(Problem)
Search the listing for the string "orange" and copy every line that contains it.

(Given entries)
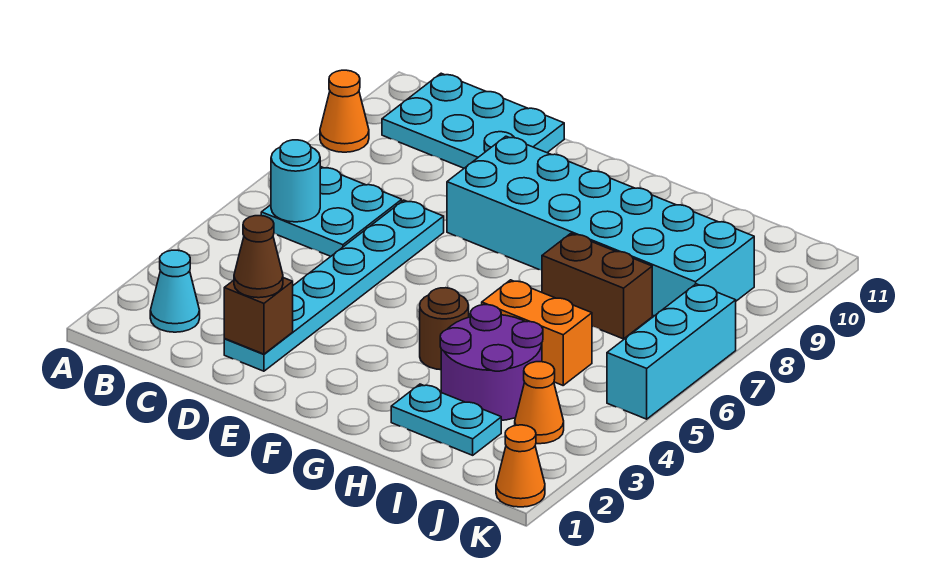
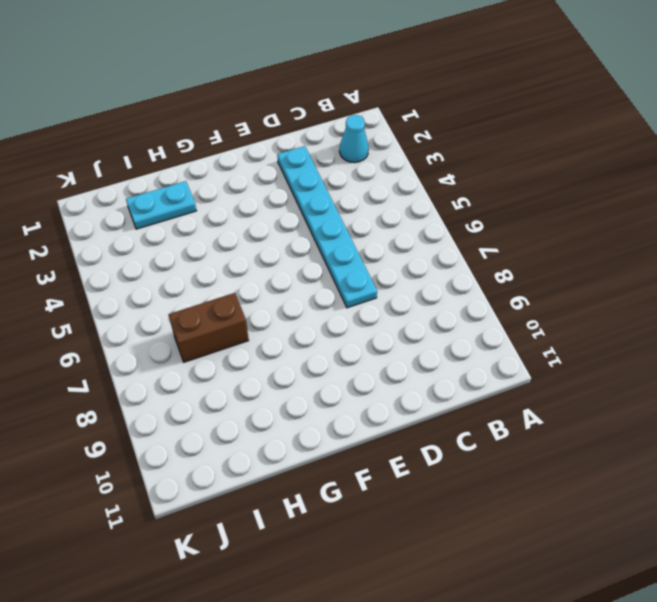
none -> orange 1x1 cone [320,70,369,152]
none -> cyan 2x2 plate [261,167,402,257]
none -> cyan 2x3 plate [382,73,564,168]

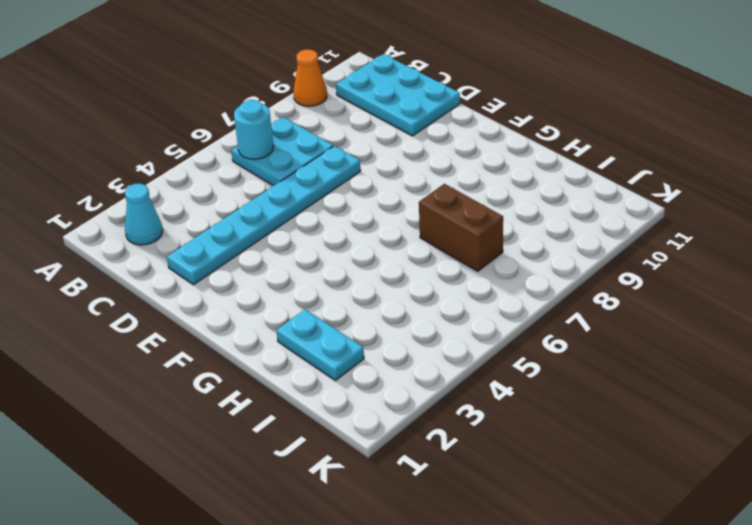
none -> cyan 2x6 brick [447,136,754,316]
none -> brown 1x1 round brick [420,288,469,370]
none -> purple 2x2 round brick [440,305,543,421]

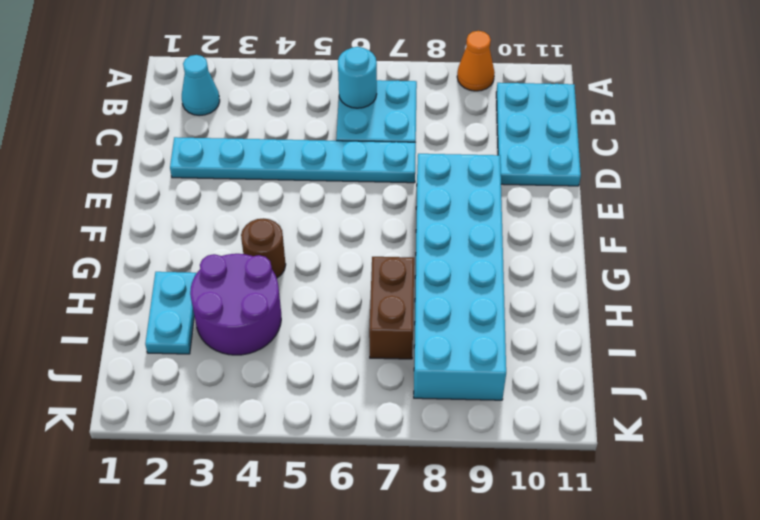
none -> orange 1x2 brick [482,280,592,385]
none -> orange 1x1 cone [515,362,564,444]
none -> orange 1x1 cone [496,425,545,507]

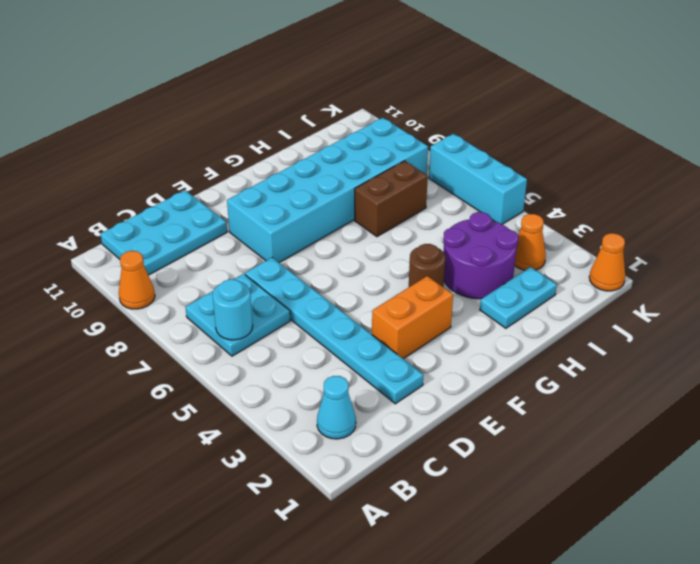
orange 1x2 brick [372,276,453,359] -> orange 1x2 brick moved to [482,280,592,385]
none -> brown 1x1 brick [224,278,293,354]
none -> brown 1x1 cone [234,216,283,298]

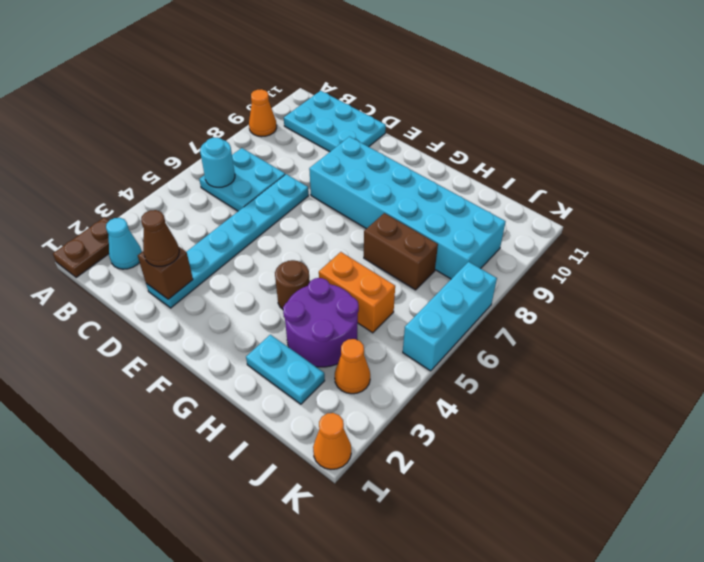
brown 1x2 plate [53,217,109,278] -> none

(Reply)
none -> orange 1x1 cone [320,70,369,152]
none -> orange 1x2 brick [482,280,592,385]
none -> orange 1x1 cone [515,362,564,444]
none -> orange 1x1 cone [496,425,545,507]
orange 1x2 brick [372,276,453,359] -> orange 1x2 brick moved to [482,280,592,385]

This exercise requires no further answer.